Each line in the listing below that contains "game" should be returned.

Records for the task.
- - -

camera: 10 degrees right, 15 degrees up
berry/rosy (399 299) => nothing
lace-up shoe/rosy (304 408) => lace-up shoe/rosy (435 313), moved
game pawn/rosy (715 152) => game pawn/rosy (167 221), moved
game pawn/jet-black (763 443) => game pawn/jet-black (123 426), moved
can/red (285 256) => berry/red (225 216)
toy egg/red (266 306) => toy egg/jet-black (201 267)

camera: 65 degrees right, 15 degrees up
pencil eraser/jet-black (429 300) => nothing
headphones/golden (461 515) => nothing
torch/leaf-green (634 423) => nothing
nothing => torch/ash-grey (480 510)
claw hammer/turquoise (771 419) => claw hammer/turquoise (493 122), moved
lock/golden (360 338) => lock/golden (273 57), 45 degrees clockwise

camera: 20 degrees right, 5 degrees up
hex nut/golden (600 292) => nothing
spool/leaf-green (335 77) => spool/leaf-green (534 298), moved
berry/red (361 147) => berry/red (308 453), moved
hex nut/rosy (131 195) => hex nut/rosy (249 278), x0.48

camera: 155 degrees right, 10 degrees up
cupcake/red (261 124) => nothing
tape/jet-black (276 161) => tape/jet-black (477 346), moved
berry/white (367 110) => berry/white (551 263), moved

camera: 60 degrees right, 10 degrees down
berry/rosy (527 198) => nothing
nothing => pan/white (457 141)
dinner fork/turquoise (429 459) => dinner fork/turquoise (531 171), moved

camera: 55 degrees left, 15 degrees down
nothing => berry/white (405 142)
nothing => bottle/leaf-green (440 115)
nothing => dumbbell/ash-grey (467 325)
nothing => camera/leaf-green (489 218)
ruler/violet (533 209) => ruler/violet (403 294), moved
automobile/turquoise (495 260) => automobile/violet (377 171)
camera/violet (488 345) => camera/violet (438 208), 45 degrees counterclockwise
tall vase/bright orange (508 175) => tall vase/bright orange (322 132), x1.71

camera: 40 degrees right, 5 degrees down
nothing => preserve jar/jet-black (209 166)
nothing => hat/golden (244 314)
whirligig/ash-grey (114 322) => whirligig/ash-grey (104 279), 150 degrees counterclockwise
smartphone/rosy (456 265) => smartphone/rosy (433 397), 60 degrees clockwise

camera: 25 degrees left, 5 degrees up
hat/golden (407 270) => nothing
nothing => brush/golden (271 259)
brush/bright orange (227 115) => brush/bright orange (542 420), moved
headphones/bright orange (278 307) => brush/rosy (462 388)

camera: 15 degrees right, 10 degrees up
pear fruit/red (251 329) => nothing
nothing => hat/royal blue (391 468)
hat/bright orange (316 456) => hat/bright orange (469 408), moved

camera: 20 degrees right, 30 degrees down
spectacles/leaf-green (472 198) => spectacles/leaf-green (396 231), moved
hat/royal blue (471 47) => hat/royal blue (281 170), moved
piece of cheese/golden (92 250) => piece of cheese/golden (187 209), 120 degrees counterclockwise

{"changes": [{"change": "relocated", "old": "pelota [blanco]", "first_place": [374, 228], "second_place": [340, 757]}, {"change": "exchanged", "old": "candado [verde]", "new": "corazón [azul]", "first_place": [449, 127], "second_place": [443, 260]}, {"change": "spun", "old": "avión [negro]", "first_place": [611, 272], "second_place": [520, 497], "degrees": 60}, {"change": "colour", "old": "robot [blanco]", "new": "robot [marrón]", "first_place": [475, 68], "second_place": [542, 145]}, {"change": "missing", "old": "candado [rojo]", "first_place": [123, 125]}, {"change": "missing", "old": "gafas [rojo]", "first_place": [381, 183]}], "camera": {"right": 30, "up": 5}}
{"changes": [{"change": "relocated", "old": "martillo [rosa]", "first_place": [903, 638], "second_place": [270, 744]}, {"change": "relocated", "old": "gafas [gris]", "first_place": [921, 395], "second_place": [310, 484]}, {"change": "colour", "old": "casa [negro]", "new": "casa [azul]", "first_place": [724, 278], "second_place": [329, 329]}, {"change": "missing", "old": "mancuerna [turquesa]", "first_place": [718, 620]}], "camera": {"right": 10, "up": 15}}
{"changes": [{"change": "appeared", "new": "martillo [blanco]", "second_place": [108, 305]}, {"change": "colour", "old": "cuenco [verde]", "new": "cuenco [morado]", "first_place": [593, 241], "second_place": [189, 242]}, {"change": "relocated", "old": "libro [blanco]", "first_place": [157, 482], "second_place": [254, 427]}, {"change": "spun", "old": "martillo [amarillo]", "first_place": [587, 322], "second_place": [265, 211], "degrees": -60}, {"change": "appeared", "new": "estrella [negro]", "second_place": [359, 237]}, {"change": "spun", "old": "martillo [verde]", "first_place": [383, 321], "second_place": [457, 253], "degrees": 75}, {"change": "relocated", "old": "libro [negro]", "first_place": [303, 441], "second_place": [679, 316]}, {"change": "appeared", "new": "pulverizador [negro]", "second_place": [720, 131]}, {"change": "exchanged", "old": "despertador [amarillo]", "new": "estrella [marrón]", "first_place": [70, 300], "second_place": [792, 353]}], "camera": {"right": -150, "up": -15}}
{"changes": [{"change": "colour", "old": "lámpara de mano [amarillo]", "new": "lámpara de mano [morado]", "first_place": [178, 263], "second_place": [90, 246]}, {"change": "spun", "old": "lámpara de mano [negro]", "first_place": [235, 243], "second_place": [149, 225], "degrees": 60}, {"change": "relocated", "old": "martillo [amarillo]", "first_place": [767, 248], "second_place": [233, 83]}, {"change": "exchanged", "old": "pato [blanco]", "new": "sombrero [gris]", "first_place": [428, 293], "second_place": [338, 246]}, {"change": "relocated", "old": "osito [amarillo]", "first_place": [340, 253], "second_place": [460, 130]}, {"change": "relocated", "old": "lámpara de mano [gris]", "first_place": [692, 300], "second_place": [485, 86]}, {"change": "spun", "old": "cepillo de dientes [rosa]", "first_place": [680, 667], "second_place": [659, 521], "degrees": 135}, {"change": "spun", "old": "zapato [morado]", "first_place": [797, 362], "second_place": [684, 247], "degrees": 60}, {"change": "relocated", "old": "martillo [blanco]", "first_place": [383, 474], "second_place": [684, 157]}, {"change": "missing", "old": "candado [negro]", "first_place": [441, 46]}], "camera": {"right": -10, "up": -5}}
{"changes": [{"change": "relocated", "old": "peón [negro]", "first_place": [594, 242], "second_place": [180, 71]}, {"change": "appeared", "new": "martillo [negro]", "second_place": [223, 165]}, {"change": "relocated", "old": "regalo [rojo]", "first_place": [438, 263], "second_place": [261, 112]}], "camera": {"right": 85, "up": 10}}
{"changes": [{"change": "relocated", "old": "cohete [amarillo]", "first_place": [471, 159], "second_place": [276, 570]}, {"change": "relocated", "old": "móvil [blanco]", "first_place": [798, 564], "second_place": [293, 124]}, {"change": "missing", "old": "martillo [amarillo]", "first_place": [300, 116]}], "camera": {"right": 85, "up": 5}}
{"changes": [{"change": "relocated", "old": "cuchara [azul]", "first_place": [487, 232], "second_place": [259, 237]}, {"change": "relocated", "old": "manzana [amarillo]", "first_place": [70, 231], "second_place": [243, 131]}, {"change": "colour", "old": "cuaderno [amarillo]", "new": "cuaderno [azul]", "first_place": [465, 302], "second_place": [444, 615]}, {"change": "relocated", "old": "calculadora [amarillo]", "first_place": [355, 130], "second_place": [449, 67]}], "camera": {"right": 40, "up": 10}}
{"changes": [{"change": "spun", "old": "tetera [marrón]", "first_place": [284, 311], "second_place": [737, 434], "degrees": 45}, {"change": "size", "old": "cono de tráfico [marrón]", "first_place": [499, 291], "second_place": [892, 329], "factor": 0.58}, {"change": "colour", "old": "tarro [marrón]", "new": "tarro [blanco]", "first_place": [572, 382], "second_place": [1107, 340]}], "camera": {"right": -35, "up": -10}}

- - -

Your response.
game pawn/rosy (715 152) => game pawn/rosy (167 221), moved
game pawn/jet-black (763 443) => game pawn/jet-black (123 426), moved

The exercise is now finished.